- **ASSIGNED TASK**: Nothing but the lines from the one containing "green rectangle: (86, 1116)" through the last line of the records below should be written out, each exactly as it stands.

-=-=-=-=-

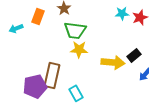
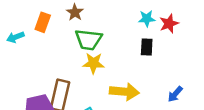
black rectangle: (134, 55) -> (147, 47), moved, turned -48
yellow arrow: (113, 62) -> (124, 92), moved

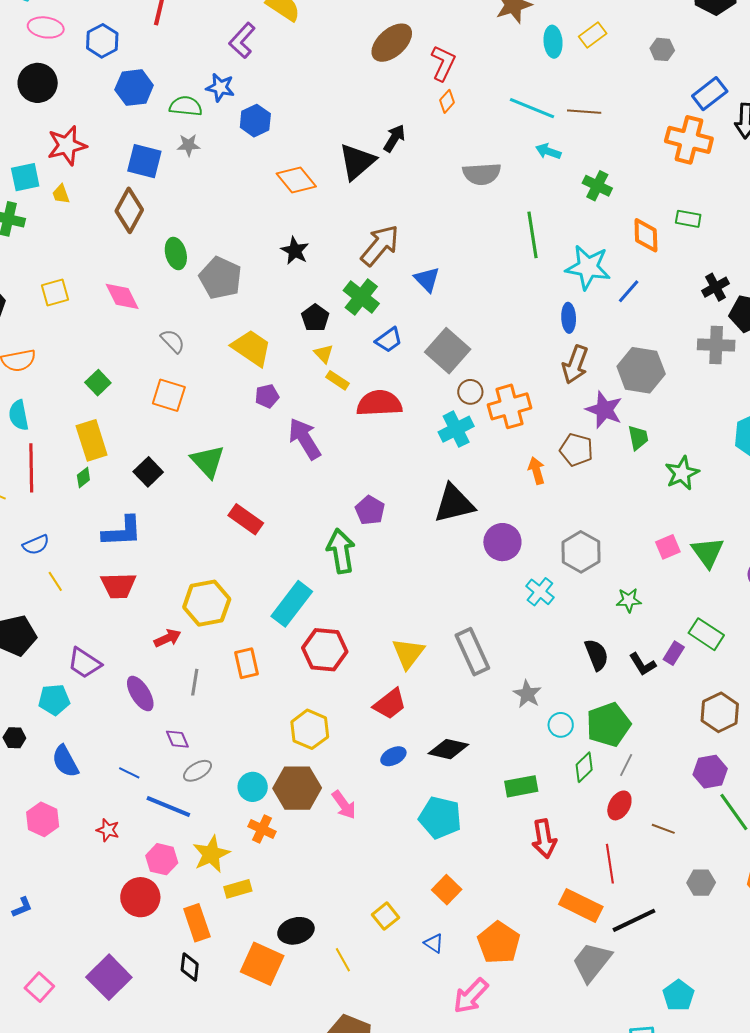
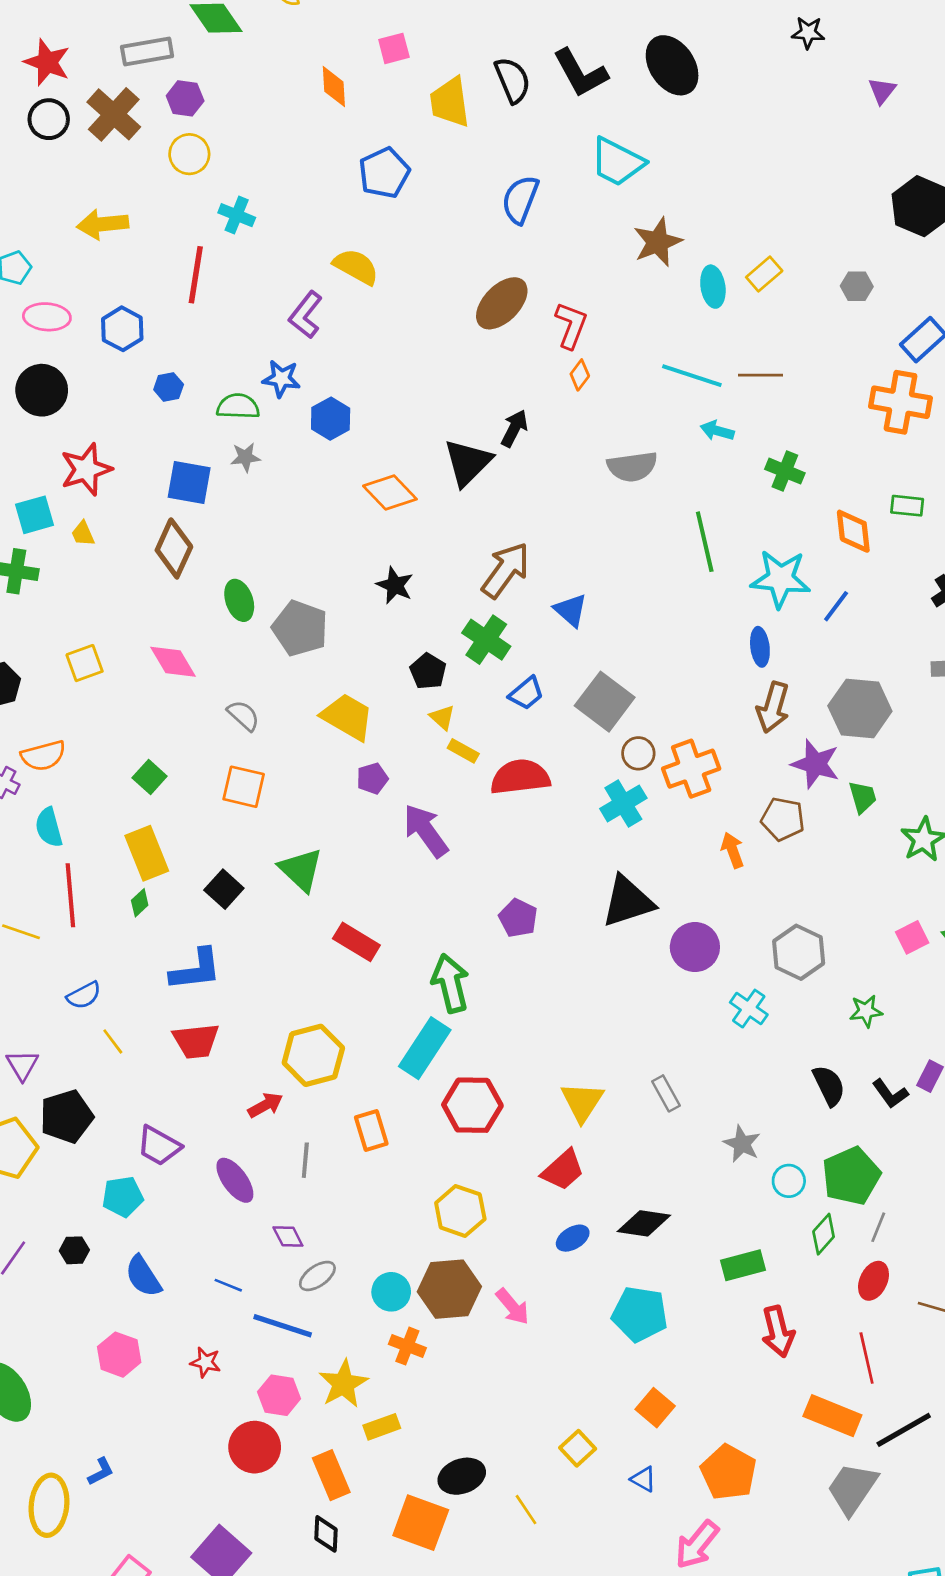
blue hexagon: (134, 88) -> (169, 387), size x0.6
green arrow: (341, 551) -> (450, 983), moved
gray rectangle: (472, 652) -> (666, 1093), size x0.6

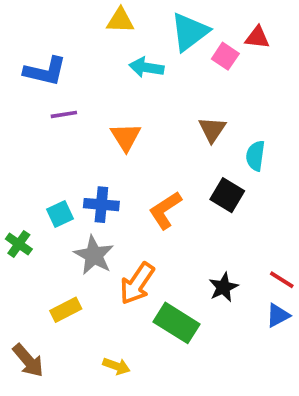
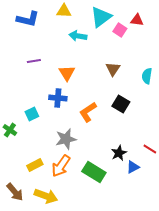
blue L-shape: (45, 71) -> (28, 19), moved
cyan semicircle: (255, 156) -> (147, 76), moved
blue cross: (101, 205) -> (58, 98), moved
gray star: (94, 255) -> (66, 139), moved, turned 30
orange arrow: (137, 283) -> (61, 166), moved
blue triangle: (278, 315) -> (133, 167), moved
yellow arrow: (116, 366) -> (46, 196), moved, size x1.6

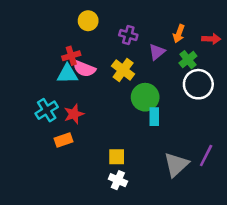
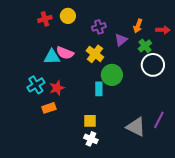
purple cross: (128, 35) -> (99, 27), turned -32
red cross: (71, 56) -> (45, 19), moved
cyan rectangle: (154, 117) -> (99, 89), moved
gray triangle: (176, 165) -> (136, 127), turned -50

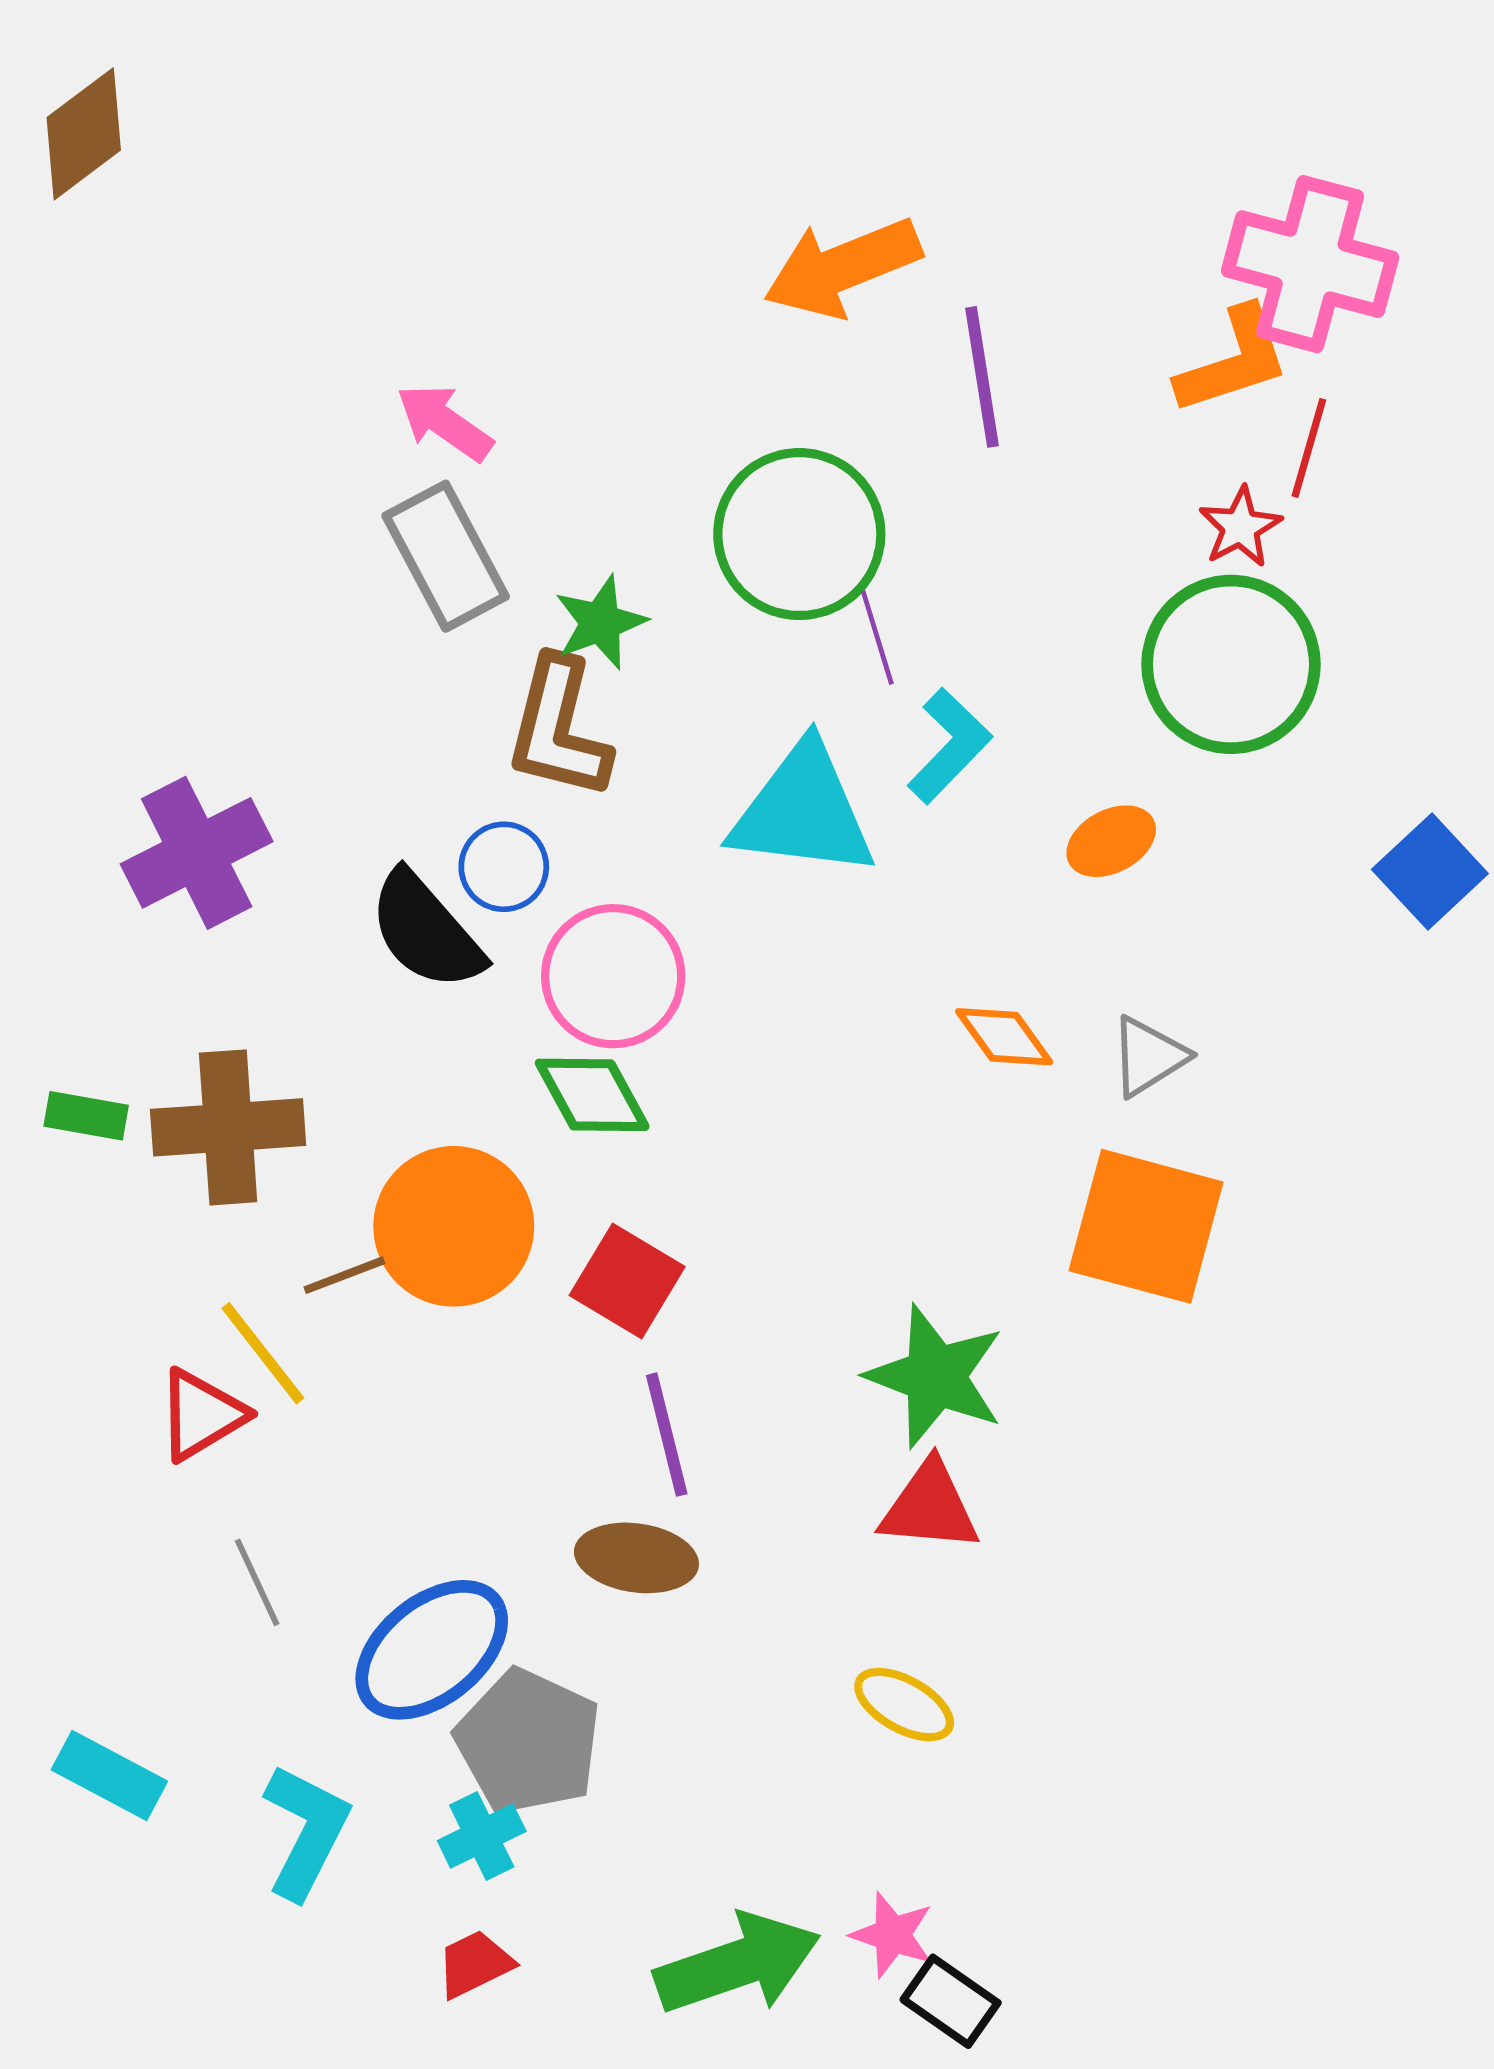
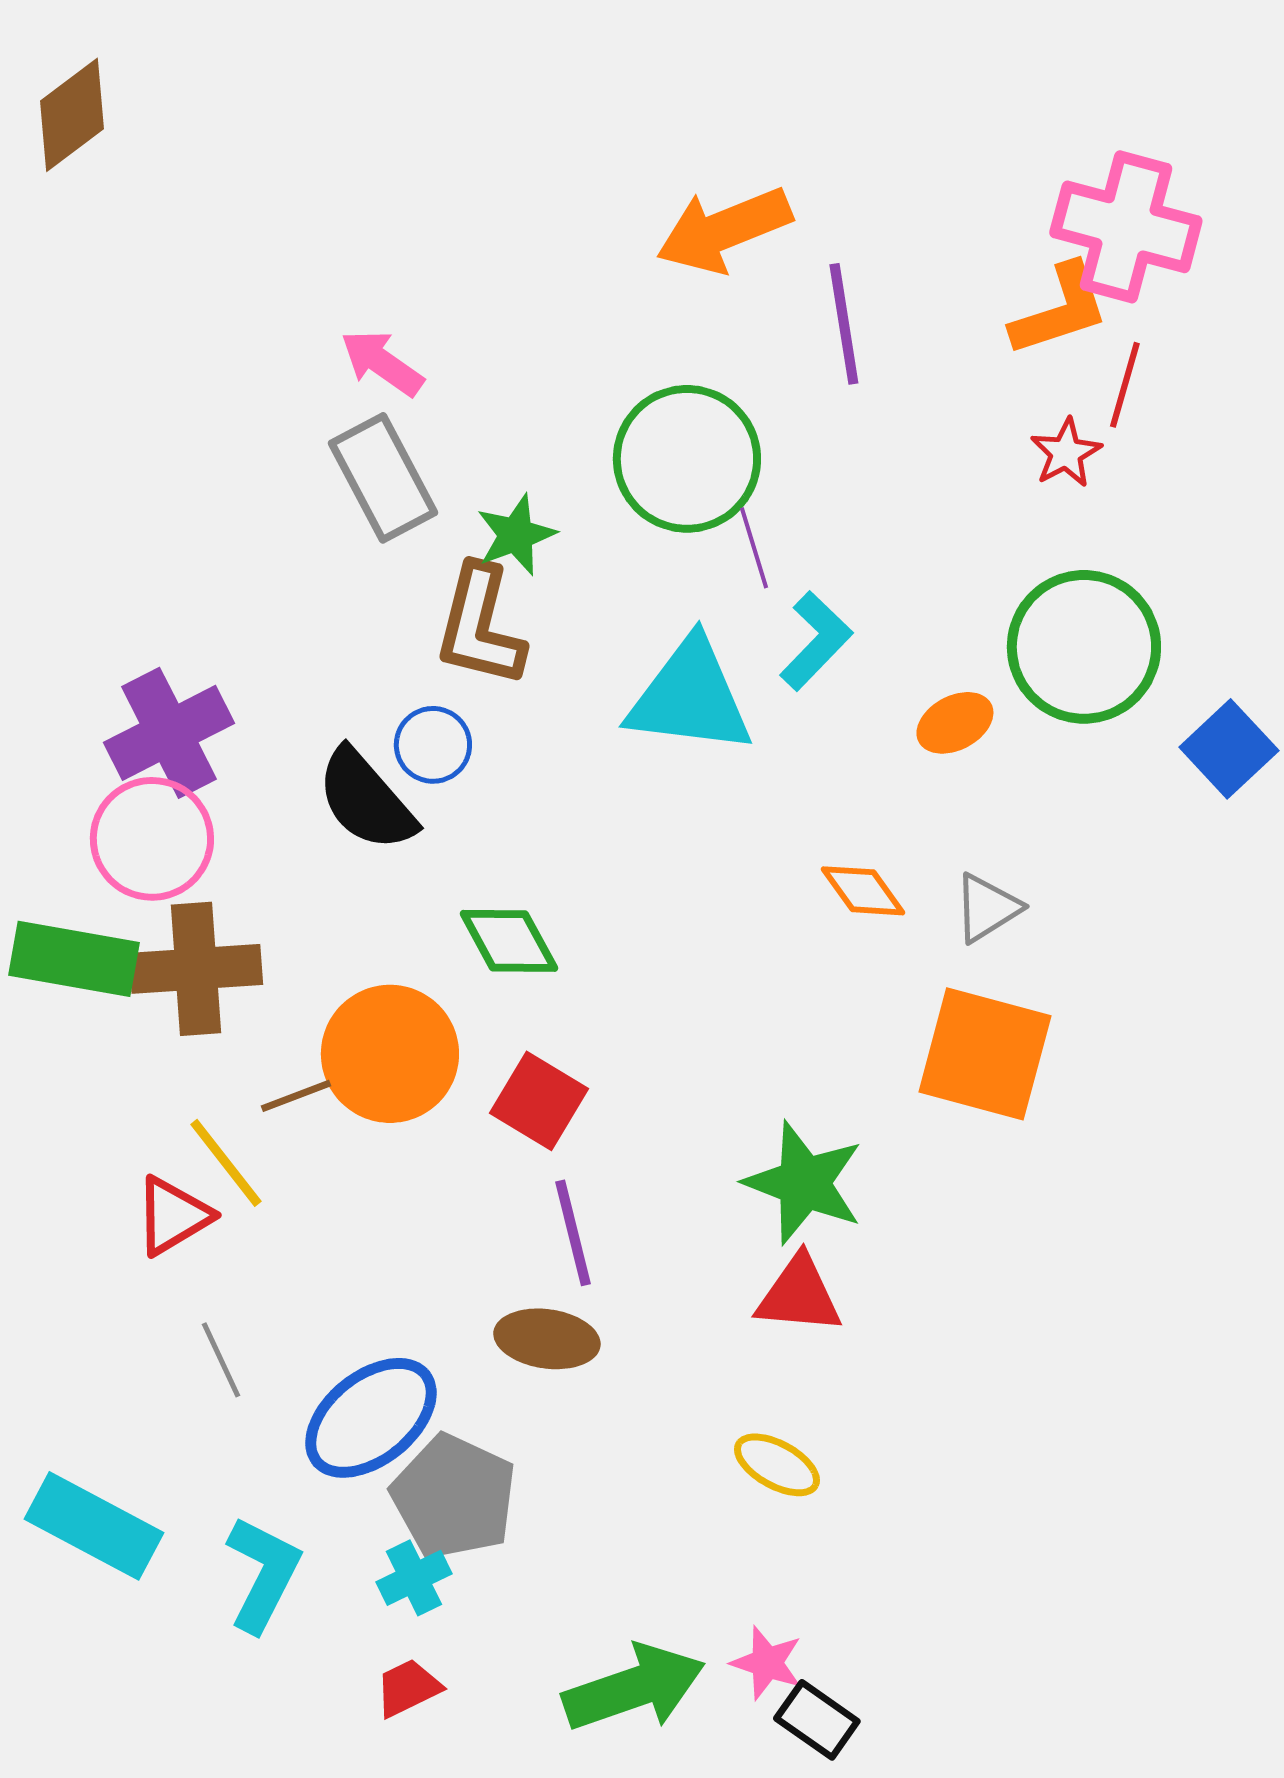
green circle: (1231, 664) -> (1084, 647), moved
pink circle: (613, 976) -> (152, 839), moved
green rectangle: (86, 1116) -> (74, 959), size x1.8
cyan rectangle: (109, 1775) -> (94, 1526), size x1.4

-=-=-=-=-

- **COMPLETED EXERCISE**:
green rectangle: (86, 1116) -> (74, 959), size x1.8
cyan rectangle: (109, 1775) -> (94, 1526), size x1.4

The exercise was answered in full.